→ **Work order**
Copy every line of the records exactly, without including the images.

→ **Data for analysis**
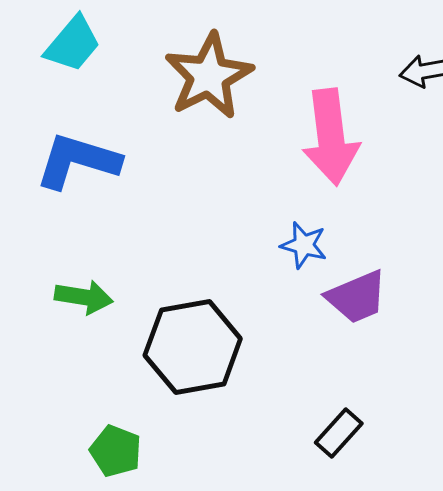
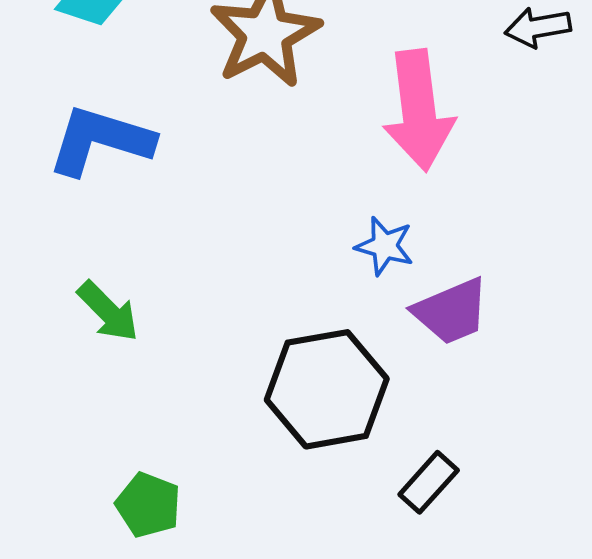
green arrow: (84, 297) -> (108, 311), turned 36
black hexagon: (193, 347) -> (327, 389), moved

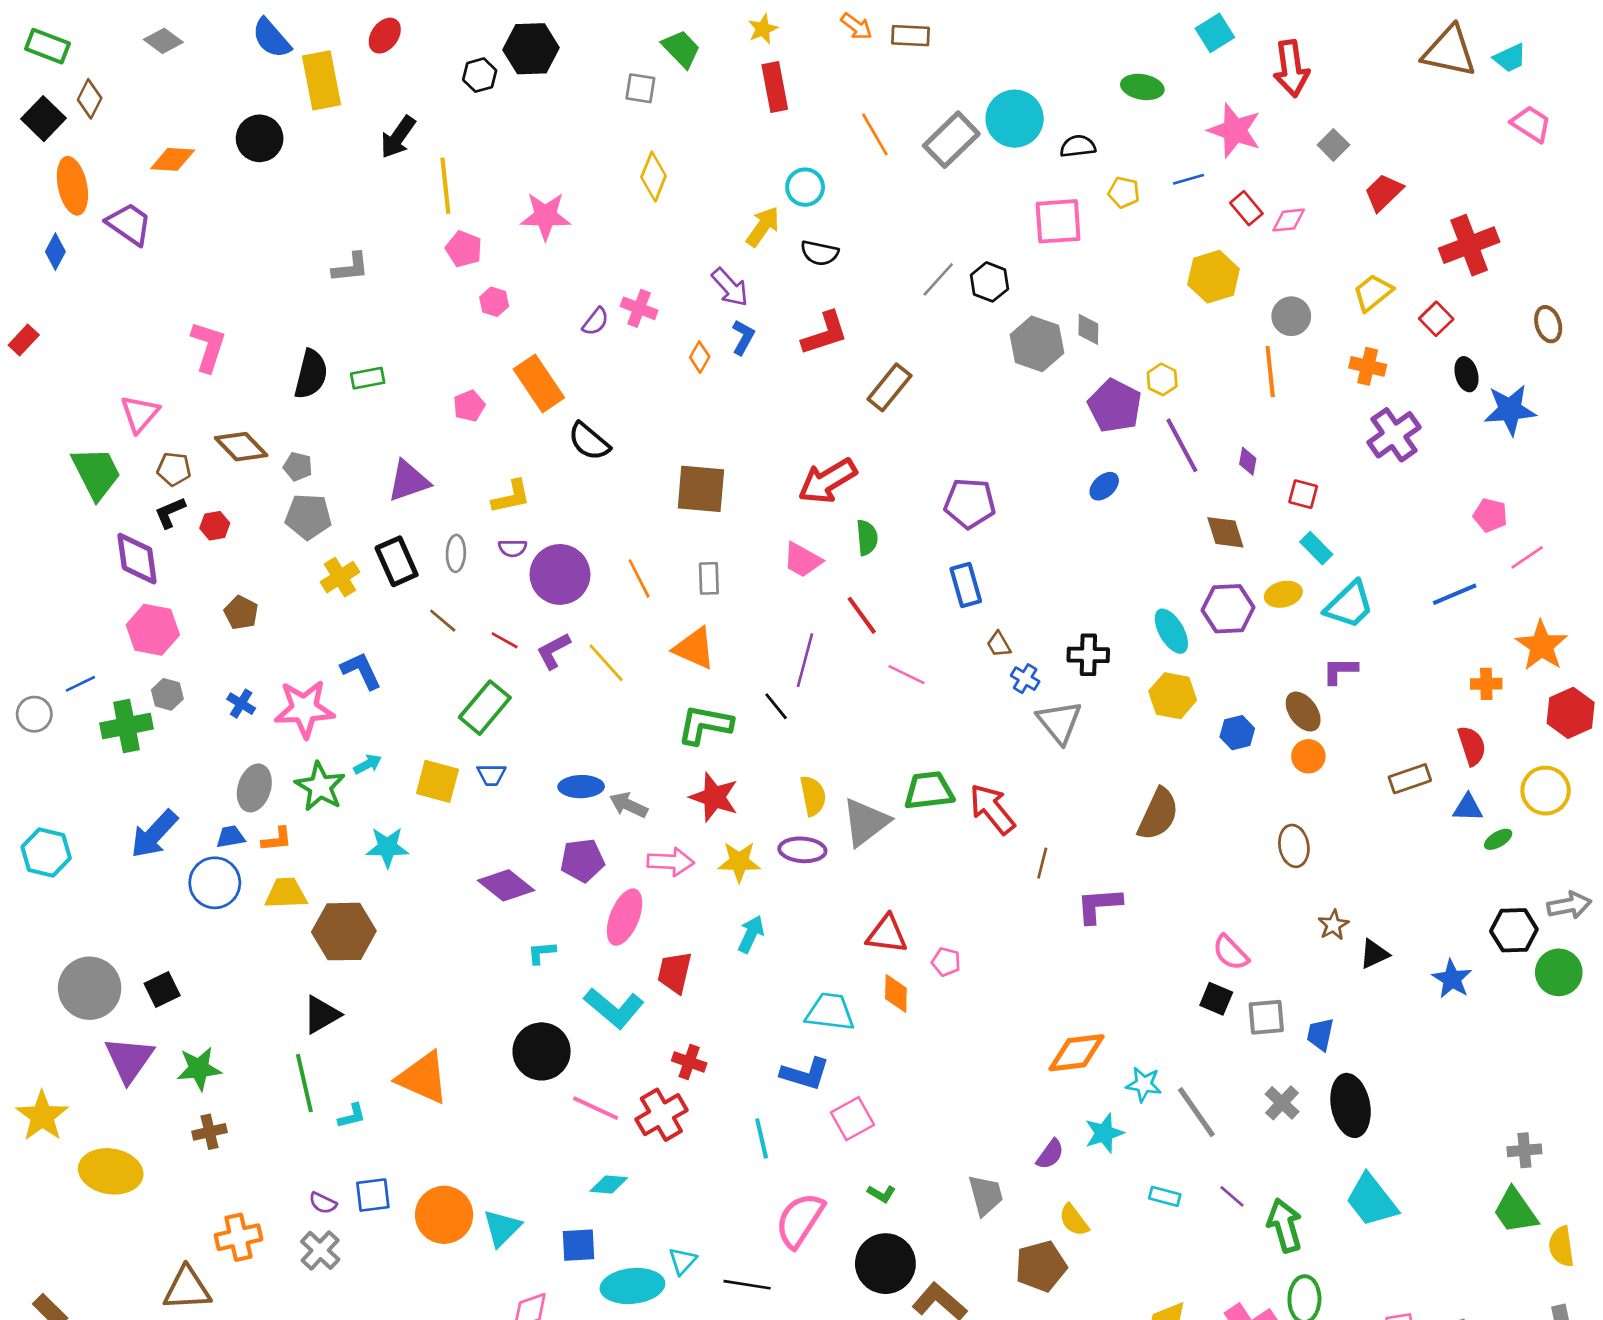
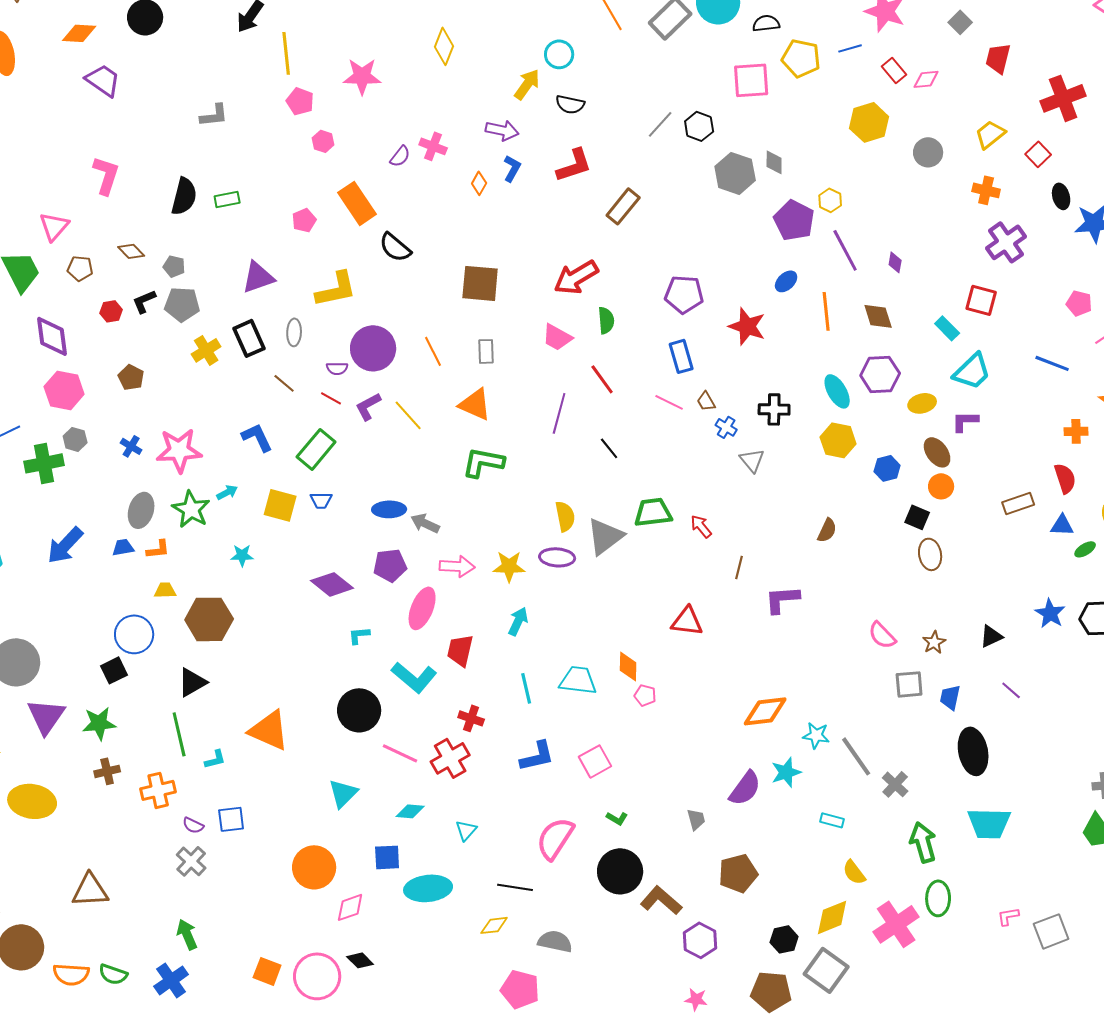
yellow pentagon: (1124, 192) -> (801, 58), size x1.6
red trapezoid: (1383, 192) -> (998, 58), turned -32
purple trapezoid: (129, 224) -> (103, 80), moved
purple arrow: (730, 287) -> (502, 130), turned -36
orange line: (1270, 372) -> (826, 311), moved
brown diamond: (241, 447) -> (131, 251), size x0.7
red square: (1303, 494) -> (981, 300), moved, size x1.4
yellow L-shape: (511, 497) -> (336, 289), size x1.4
black L-shape: (170, 513) -> (144, 301), moved
purple semicircle: (513, 548) -> (337, 368), moved
yellow ellipse: (1283, 594) -> (922, 403), moved
blue line: (1455, 594) -> (1052, 363), turned 44
blue L-shape: (361, 671) -> (257, 437), moved
pink line: (907, 675) -> (669, 402), moved
black line: (776, 706) -> (609, 448), moved
gray triangle: (1059, 722) -> (752, 460), size x0.7
red star: (714, 797) -> (747, 326), moved
red arrow: (992, 809) -> (701, 526), size x0.6
brown semicircle: (1158, 814) -> (827, 530), size x0.6
cyan star: (387, 847) -> (242, 555), size x0.7
blue circle: (215, 883) -> (134, 634), moved
yellow trapezoid: (286, 893) -> (165, 590), size x0.7
brown star: (1333, 925) -> (934, 642), moved
red triangle: (887, 934) -> (687, 621), moved
pink pentagon: (946, 962) -> (645, 695), moved
blue star: (1452, 979) -> (1050, 613), moved
black square: (162, 990) -> (114, 670), moved
black square: (1216, 999) -> (917, 517), moved
blue L-shape: (805, 1074) -> (537, 756), moved, turned -30
gray cross: (1282, 1103) -> (895, 784), moved
cyan line: (762, 1138) -> (526, 688), moved
purple semicircle: (1050, 1154) -> (745, 788), size x1.5
gray trapezoid: (986, 1195) -> (696, 819), size x0.7
purple line: (1232, 1196) -> (1011, 690), moved
cyan trapezoid: (1372, 1200) -> (989, 823), turned -51
orange circle: (444, 1215) -> (314, 867), moved
yellow semicircle: (1074, 1220) -> (854, 872), moved
cyan triangle: (502, 1228) -> (343, 793), moved
orange cross: (238, 1237) -> (158, 790), moved
cyan triangle: (683, 1261) -> (466, 830), moved

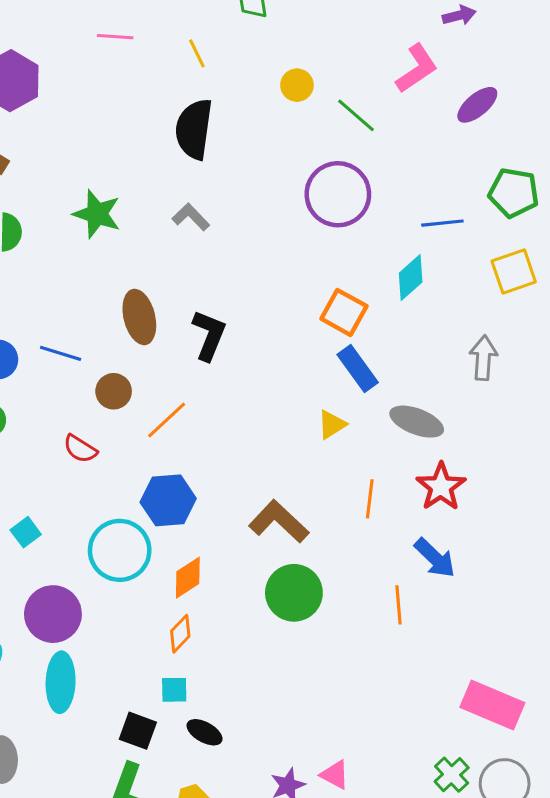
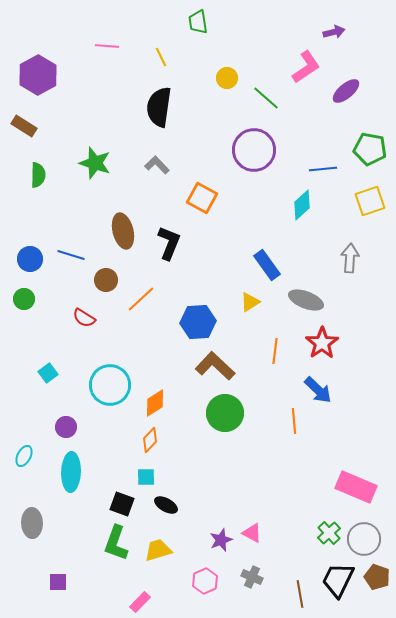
orange square: (344, 312) -> (202, 198), moved
blue hexagon: (168, 500) -> (198, 322), moved
purple circle: (53, 614) -> (66, 427), size x0.6

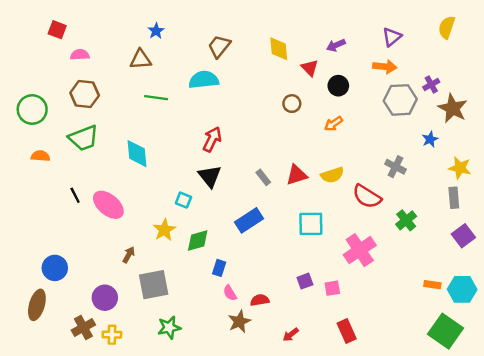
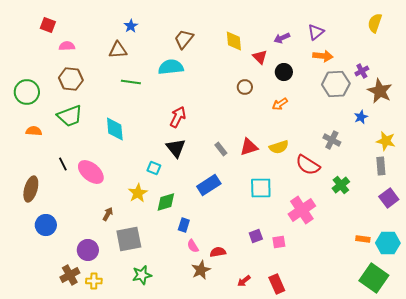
purple triangle: (392, 37) -> (316, 32), moved
brown ellipse: (37, 305) -> (31, 189), moved
red rectangle: (347, 331) -> (277, 284), moved

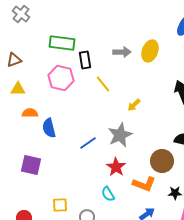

→ **Exercise result**
green arrow: (84, 297) -> (108, 311), turned 36
black hexagon: (193, 347) -> (327, 389), moved

yellow pentagon: (1124, 192) -> (801, 58), size x1.6
red trapezoid: (1383, 192) -> (998, 58), turned -32
purple trapezoid: (129, 224) -> (103, 80), moved
purple arrow: (730, 287) -> (502, 130), turned -36
orange line: (1270, 372) -> (826, 311), moved
brown diamond: (241, 447) -> (131, 251), size x0.7
red square: (1303, 494) -> (981, 300), moved, size x1.4
yellow L-shape: (511, 497) -> (336, 289), size x1.4
black L-shape: (170, 513) -> (144, 301), moved
purple semicircle: (513, 548) -> (337, 368), moved
yellow ellipse: (1283, 594) -> (922, 403), moved
blue line: (1455, 594) -> (1052, 363), turned 44
blue L-shape: (361, 671) -> (257, 437), moved
pink line: (907, 675) -> (669, 402), moved
black line: (776, 706) -> (609, 448), moved
gray triangle: (1059, 722) -> (752, 460), size x0.7
red star: (714, 797) -> (747, 326), moved
red arrow: (992, 809) -> (701, 526), size x0.6
brown semicircle: (1158, 814) -> (827, 530), size x0.6
cyan star: (387, 847) -> (242, 555), size x0.7
blue circle: (215, 883) -> (134, 634), moved
yellow trapezoid: (286, 893) -> (165, 590), size x0.7
brown star: (1333, 925) -> (934, 642), moved
red triangle: (887, 934) -> (687, 621), moved
pink pentagon: (946, 962) -> (645, 695), moved
blue star: (1452, 979) -> (1050, 613), moved
black square: (162, 990) -> (114, 670), moved
black square: (1216, 999) -> (917, 517), moved
blue L-shape: (805, 1074) -> (537, 756), moved, turned -30
gray cross: (1282, 1103) -> (895, 784), moved
cyan line: (762, 1138) -> (526, 688), moved
purple semicircle: (1050, 1154) -> (745, 788), size x1.5
gray trapezoid: (986, 1195) -> (696, 819), size x0.7
purple line: (1232, 1196) -> (1011, 690), moved
cyan trapezoid: (1372, 1200) -> (989, 823), turned -51
orange circle: (444, 1215) -> (314, 867), moved
yellow semicircle: (1074, 1220) -> (854, 872), moved
cyan triangle: (502, 1228) -> (343, 793), moved
orange cross: (238, 1237) -> (158, 790), moved
cyan triangle: (683, 1261) -> (466, 830), moved

orange square: (344, 312) -> (202, 198), moved
blue hexagon: (168, 500) -> (198, 322), moved
purple circle: (53, 614) -> (66, 427), size x0.6

purple triangle: (392, 37) -> (316, 32), moved
brown ellipse: (37, 305) -> (31, 189), moved
red rectangle: (347, 331) -> (277, 284), moved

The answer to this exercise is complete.